What is expected:
Retype all of the data shown below, keeping every character the same.

··· The data

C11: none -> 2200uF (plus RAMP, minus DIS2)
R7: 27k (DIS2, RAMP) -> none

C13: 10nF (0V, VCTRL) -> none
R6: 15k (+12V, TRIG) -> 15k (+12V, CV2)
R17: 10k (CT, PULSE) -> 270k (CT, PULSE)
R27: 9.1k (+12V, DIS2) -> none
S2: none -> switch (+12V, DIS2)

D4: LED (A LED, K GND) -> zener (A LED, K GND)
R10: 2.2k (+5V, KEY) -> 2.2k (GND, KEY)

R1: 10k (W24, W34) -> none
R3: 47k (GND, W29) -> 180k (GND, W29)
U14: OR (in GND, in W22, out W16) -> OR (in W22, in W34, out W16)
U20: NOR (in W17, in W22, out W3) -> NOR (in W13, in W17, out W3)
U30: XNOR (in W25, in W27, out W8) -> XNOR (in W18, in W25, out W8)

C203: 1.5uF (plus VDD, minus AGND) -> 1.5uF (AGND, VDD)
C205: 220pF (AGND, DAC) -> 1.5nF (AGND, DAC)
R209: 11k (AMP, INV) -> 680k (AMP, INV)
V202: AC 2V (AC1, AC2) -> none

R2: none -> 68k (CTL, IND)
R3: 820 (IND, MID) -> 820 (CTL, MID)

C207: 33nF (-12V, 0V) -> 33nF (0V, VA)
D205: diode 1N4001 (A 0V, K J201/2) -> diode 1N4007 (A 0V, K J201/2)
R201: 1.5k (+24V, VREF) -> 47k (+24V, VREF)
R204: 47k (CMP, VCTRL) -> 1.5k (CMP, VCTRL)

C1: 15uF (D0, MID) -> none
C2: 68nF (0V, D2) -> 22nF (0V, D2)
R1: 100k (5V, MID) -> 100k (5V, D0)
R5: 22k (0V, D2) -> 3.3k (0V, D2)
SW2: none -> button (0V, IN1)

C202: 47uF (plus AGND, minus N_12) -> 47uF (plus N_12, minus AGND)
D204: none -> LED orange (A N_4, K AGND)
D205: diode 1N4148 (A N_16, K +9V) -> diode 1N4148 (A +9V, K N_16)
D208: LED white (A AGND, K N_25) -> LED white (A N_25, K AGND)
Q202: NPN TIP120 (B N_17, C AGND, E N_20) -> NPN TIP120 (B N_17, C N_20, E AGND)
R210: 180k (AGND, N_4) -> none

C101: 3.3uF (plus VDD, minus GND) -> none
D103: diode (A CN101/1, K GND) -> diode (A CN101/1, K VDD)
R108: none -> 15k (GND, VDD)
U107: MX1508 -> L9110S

······

Answer for this exercise:
C11: none -> 2200uF (plus RAMP, minus DIS2)
R7: 27k (DIS2, RAMP) -> none

C13: 10nF (0V, VCTRL) -> none
R6: 15k (+12V, TRIG) -> 15k (+12V, CV2)
R17: 10k (CT, PULSE) -> 270k (CT, PULSE)
R27: 9.1k (+12V, DIS2) -> none
S2: none -> switch (+12V, DIS2)

D4: LED (A LED, K GND) -> zener (A LED, K GND)
R10: 2.2k (+5V, KEY) -> 2.2k (GND, KEY)

R1: 10k (W24, W34) -> none
R3: 47k (GND, W29) -> 180k (GND, W29)
U14: OR (in GND, in W22, out W16) -> OR (in W22, in W34, out W16)
U20: NOR (in W17, in W22, out W3) -> NOR (in W13, in W17, out W3)
U30: XNOR (in W25, in W27, out W8) -> XNOR (in W18, in W25, out W8)

C203: 1.5uF (plus VDD, minus AGND) -> 1.5uF (AGND, VDD)
C205: 220pF (AGND, DAC) -> 1.5nF (AGND, DAC)
R209: 11k (AMP, INV) -> 680k (AMP, INV)
V202: AC 2V (AC1, AC2) -> none

R2: none -> 68k (CTL, IND)
R3: 820 (IND, MID) -> 820 (CTL, MID)

C207: 33nF (-12V, 0V) -> 33nF (0V, VA)
D205: diode 1N4001 (A 0V, K J201/2) -> diode 1N4007 (A 0V, K J201/2)
R201: 1.5k (+24V, VREF) -> 47k (+24V, VREF)
R204: 47k (CMP, VCTRL) -> 1.5k (CMP, VCTRL)

C1: 15uF (D0, MID) -> none
C2: 68nF (0V, D2) -> 22nF (0V, D2)
R1: 100k (5V, MID) -> 100k (5V, D0)
R5: 22k (0V, D2) -> 3.3k (0V, D2)
SW2: none -> button (0V, IN1)

C202: 47uF (plus AGND, minus N_12) -> 47uF (plus N_12, minus AGND)
D204: none -> LED orange (A N_4, K AGND)
D205: diode 1N4148 (A N_16, K +9V) -> diode 1N4148 (A +9V, K N_16)
D208: LED white (A AGND, K N_25) -> LED white (A N_25, K AGND)
Q202: NPN TIP120 (B N_17, C AGND, E N_20) -> NPN TIP120 (B N_17, C N_20, E AGND)
R210: 180k (AGND, N_4) -> none

C101: 3.3uF (plus VDD, minus GND) -> none
D103: diode (A CN101/1, K GND) -> diode (A CN101/1, K VDD)
R108: none -> 15k (GND, VDD)
U107: MX1508 -> L9110S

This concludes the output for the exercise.